About this task: Search the data below, and report every line in which "camera" occurs.
== Segment start ==
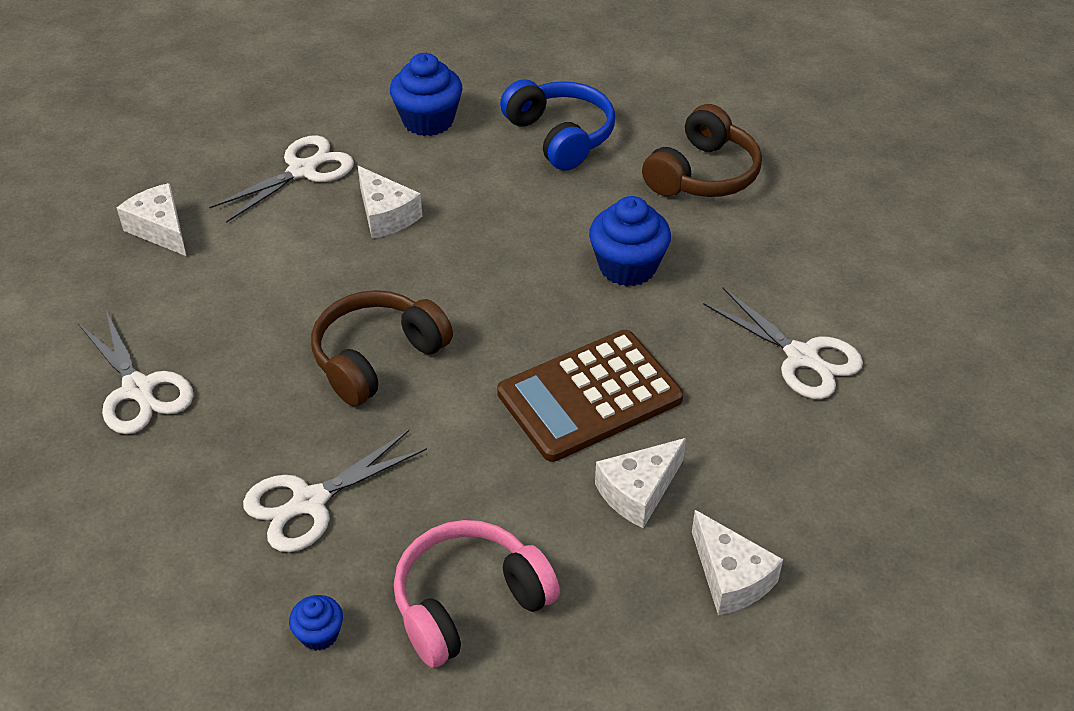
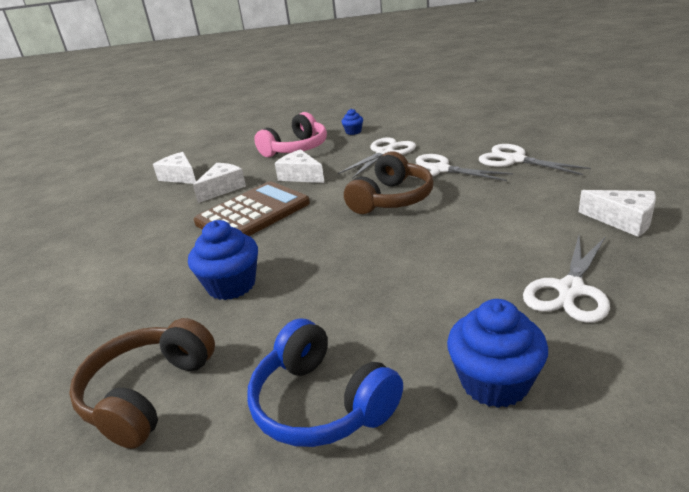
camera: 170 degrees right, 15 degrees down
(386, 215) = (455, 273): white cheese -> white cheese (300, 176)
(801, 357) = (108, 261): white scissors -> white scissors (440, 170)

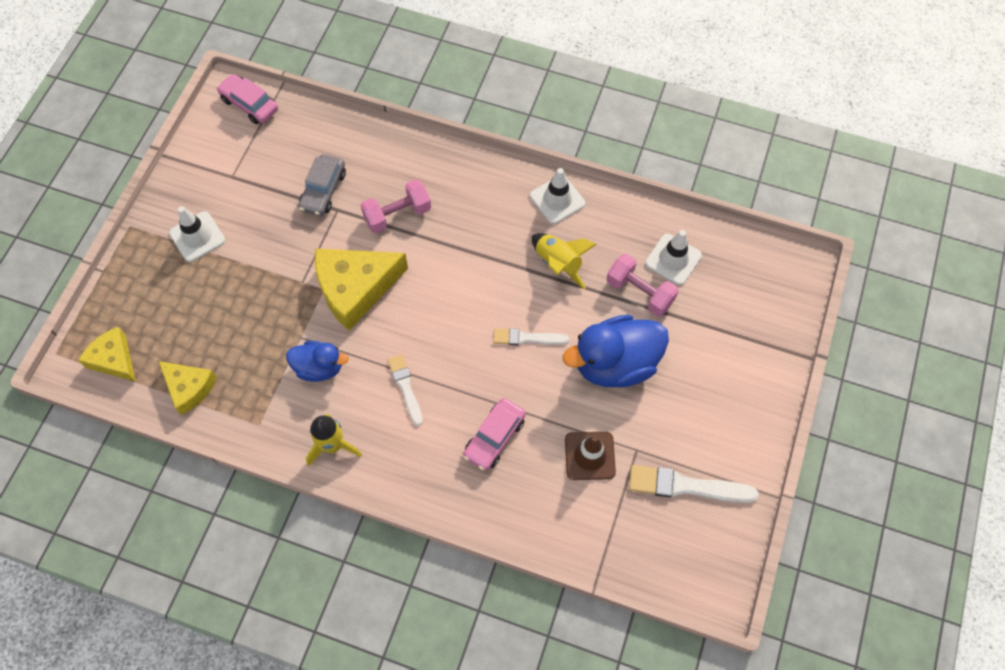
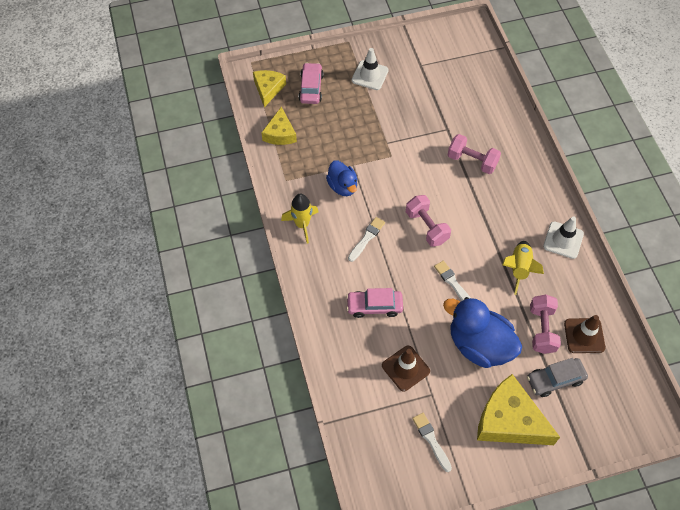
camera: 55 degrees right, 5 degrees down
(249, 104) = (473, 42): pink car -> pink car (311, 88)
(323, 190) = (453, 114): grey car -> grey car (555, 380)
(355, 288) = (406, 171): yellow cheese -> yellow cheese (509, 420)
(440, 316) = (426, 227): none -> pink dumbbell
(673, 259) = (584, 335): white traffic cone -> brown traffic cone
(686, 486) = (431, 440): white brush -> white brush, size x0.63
== Segment end ==
Expected answer:
camera: 170 degrees right, 15 degrees down
camera: 55 degrees right, 5 degrees down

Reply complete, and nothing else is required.